> _DIRECTIONS_: Restate word for word only the lines running from the one with "white mouse: 3 -> 1" to the end of the data, both ends included. Omit any pictures.

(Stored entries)
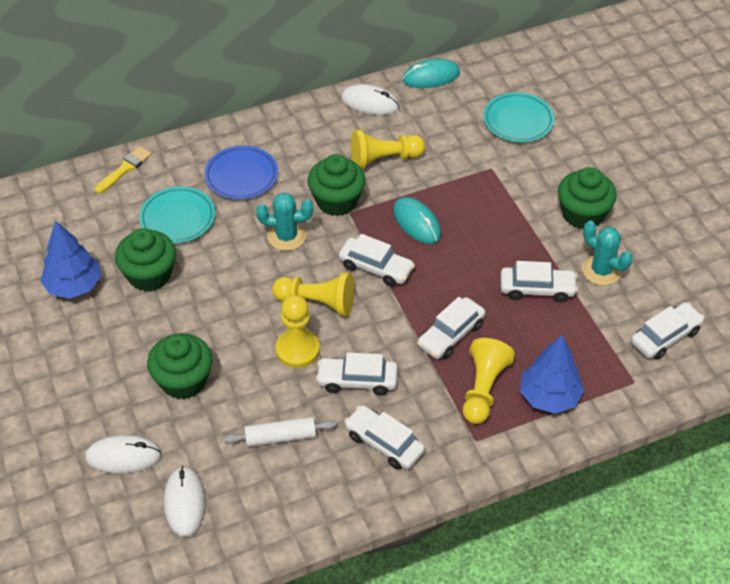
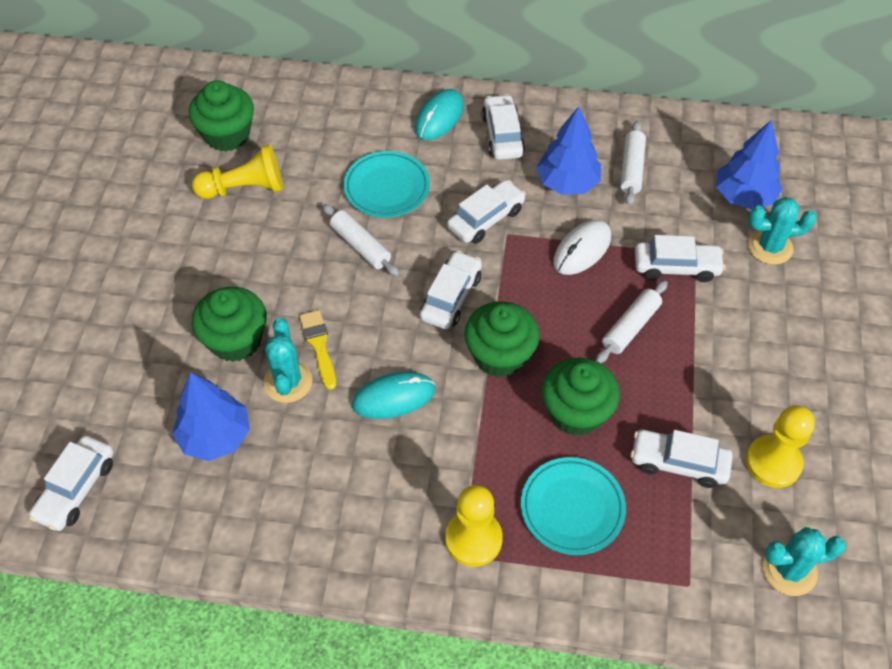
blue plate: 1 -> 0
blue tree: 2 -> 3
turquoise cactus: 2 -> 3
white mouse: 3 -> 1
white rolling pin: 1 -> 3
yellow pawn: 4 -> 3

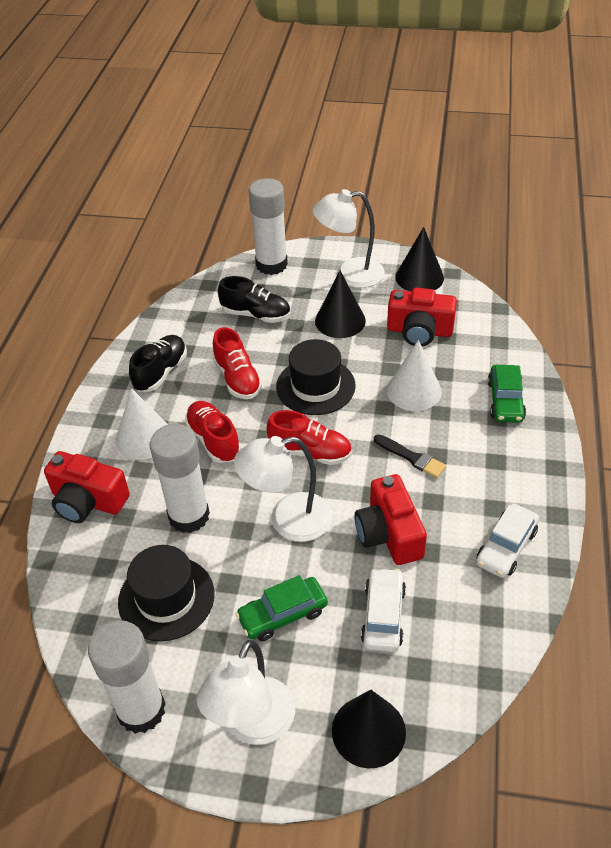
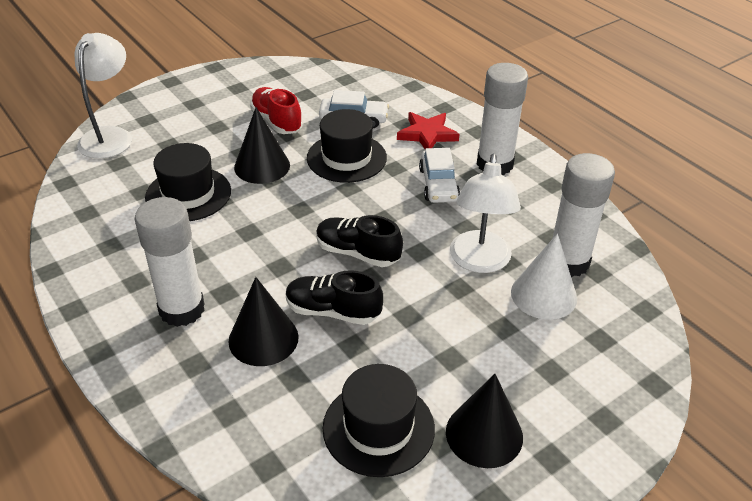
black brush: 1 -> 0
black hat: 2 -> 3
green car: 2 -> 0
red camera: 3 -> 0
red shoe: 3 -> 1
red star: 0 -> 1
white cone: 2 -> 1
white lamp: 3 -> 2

> _EXERCISE RESPONSE_:
white mouse: 3 -> 1
white rolling pin: 1 -> 3
yellow pawn: 4 -> 3

black brush: 1 -> 0
black hat: 2 -> 3
green car: 2 -> 0
red camera: 3 -> 0
red shoe: 3 -> 1
red star: 0 -> 1
white cone: 2 -> 1
white lamp: 3 -> 2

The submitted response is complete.